*DESCRIPTION OF THE TASK*: Copy out everything in the material below from the line containing "Provide the (X, Y)" down to the line containing "rested (455, 1069)", both lines included. Multiply every coordinate in the answers by 0.65 and round each result to a whole number, rounding halves up, and leave the pictures out.

*DATA TO USE*:
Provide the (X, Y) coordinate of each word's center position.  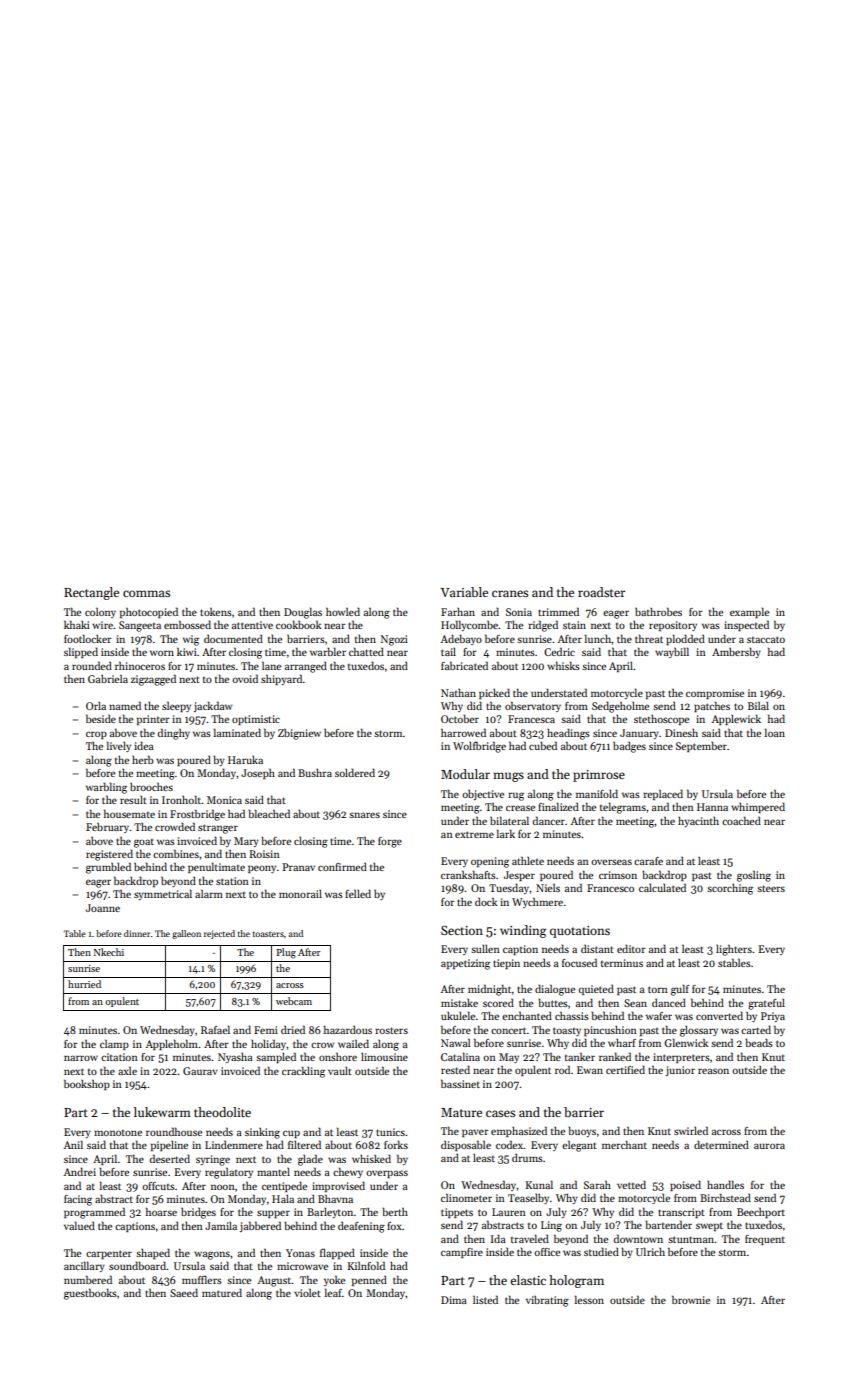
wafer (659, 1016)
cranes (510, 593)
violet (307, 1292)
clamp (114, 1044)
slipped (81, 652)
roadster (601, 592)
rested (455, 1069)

---

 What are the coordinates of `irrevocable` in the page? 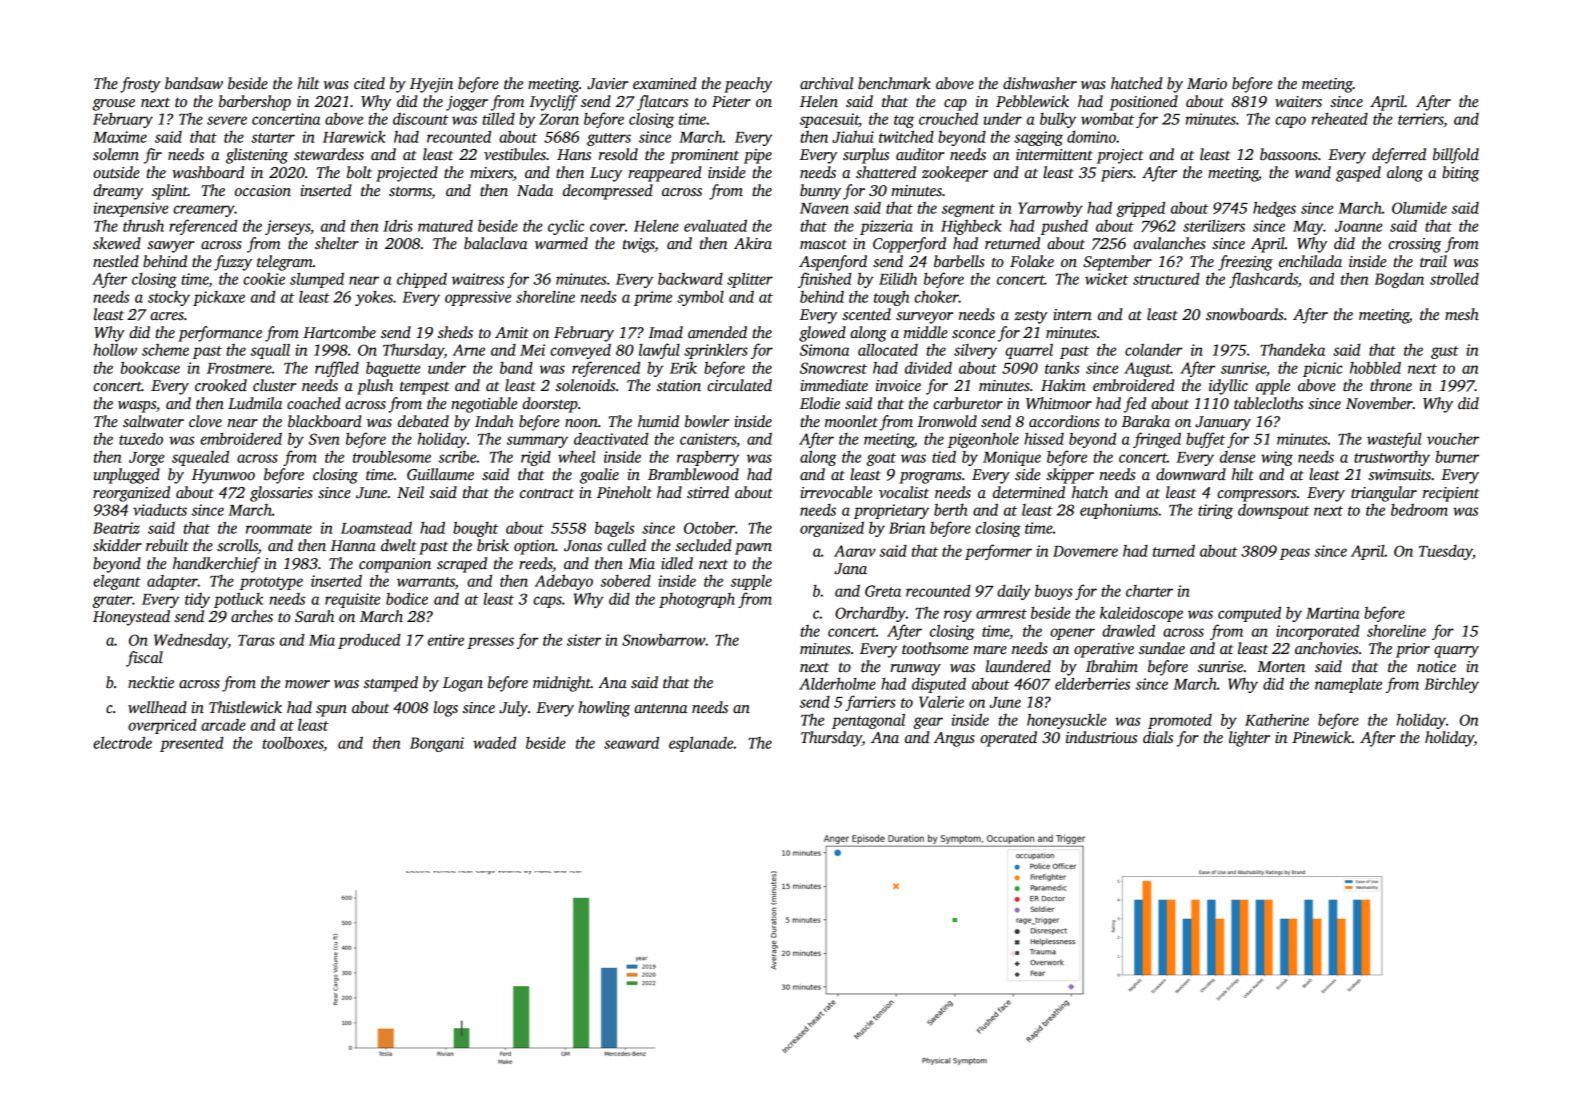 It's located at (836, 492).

*THE SOLUTION*:
Provide the (X, Y) coordinate of each word's center position.  
wafer (428, 660)
cranes (332, 385)
violet (200, 840)
clamp (74, 679)
slipped (53, 424)
roadster (391, 385)
rested (296, 695)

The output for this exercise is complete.